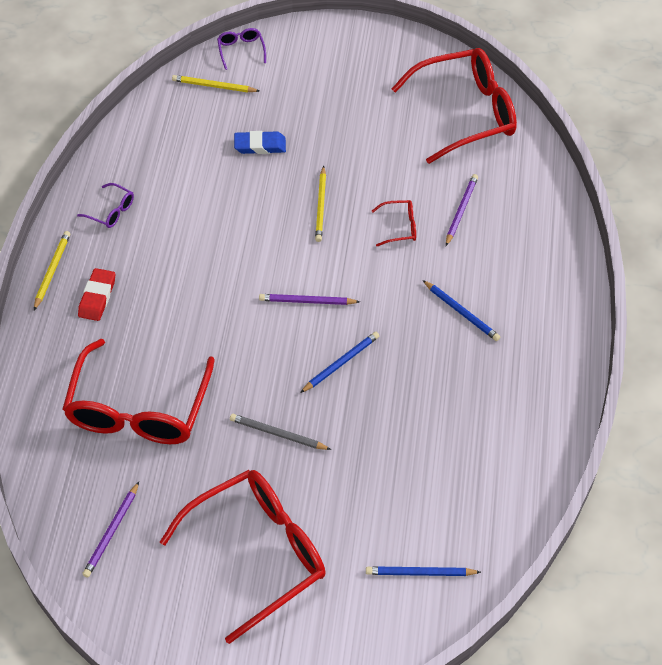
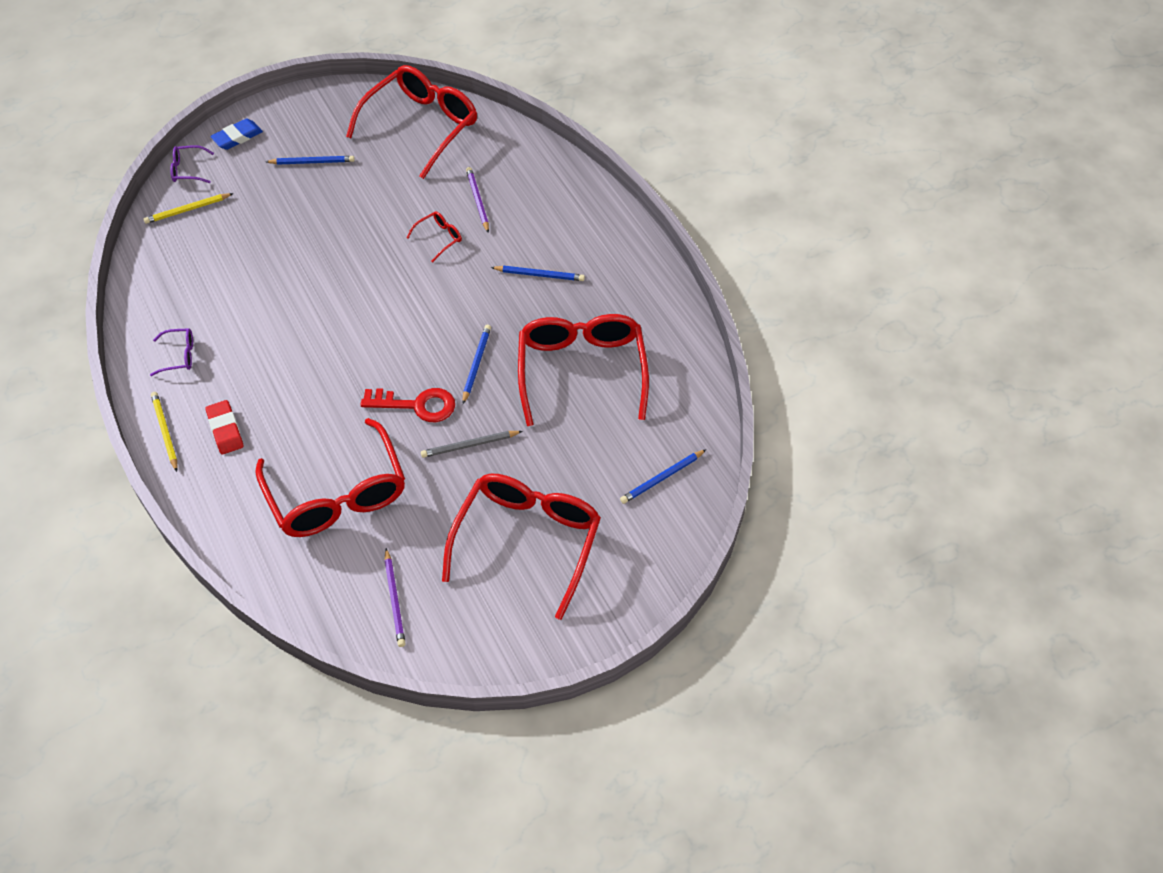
camera: 35 degrees left, 0 degrees up
(241, 50) = (188, 170): purple glasses -> purple glasses turned 45 degrees counterclockwise
(260, 145) = (269, 236): blue eraser -> blue eraser (237, 137)
(263, 370) = (417, 405): none -> red key
(307, 301) = (410, 334): purple pencil -> none
(321, 206) = (361, 256): yellow pencil -> none
(346, 97) = (312, 162): none -> blue pencil
(428, 425) = (582, 370): none -> red glasses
+-------+
INSTRUCTIONS TO FOLLOW → A faithful transcription of the material, with no pictures, is the expected result.

ANSWER BOX →
camera: 35 degrees left, 0 degrees up
(241, 50) = (188, 170): purple glasses -> purple glasses turned 45 degrees counterclockwise
(260, 145) = (269, 236): blue eraser -> blue eraser (237, 137)
(263, 370) = (417, 405): none -> red key
(307, 301) = (410, 334): purple pencil -> none
(321, 206) = (361, 256): yellow pencil -> none
(346, 97) = (312, 162): none -> blue pencil
(428, 425) = (582, 370): none -> red glasses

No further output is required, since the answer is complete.